### REQUIRED WORK
Which lines in the data below contain the word "room"? Pull out each of those lines and copy it in full.

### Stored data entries
◇ ◇ ◇ ◇ ◇ ◇ ◇

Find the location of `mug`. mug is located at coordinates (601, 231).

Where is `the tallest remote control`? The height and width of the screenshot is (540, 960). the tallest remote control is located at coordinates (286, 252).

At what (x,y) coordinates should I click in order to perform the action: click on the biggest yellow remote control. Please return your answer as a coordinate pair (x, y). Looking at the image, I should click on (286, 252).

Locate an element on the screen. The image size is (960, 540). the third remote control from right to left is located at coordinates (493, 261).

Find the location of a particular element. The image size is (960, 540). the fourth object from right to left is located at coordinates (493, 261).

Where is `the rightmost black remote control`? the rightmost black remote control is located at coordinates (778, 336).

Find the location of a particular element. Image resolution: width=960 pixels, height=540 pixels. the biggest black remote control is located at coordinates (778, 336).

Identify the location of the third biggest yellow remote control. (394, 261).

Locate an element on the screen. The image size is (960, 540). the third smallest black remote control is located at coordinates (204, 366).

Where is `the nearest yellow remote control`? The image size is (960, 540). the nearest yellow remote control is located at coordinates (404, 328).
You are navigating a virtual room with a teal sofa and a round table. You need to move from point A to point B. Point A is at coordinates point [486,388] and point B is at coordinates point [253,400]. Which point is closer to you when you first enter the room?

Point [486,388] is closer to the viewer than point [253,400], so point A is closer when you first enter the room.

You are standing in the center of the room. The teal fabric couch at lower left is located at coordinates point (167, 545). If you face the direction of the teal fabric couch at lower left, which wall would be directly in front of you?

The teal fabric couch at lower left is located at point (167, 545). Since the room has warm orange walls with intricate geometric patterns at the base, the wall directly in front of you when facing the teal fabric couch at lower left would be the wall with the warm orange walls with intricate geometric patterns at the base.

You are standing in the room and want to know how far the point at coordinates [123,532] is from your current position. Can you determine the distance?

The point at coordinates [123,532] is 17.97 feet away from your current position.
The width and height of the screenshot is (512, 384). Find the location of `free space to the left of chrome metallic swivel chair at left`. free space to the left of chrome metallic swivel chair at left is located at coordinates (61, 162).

◇ ◇ ◇ ◇ ◇ ◇ ◇

### ANSWER SPACE
You are navigating a virtual room with a teal sofa and a round table. You need to move from point A to point B. Point A is at coordinates point [486,388] and point B is at coordinates point [253,400]. Which point is closer to you when you first enter the room?
Point [486,388] is closer to the viewer than point [253,400], so point A is closer when you first enter the room.
You are standing in the center of the room. The teal fabric couch at lower left is located at coordinates point (167, 545). If you face the direction of the teal fabric couch at lower left, which wall would be directly in front of you?
The teal fabric couch at lower left is located at point (167, 545). Since the room has warm orange walls with intricate geometric patterns at the base, the wall directly in front of you when facing the teal fabric couch at lower left would be the wall with the warm orange walls with intricate geometric patterns at the base.
You are standing in the room and want to know how far the point at coordinates [123,532] is from your current position. Can you determine the distance?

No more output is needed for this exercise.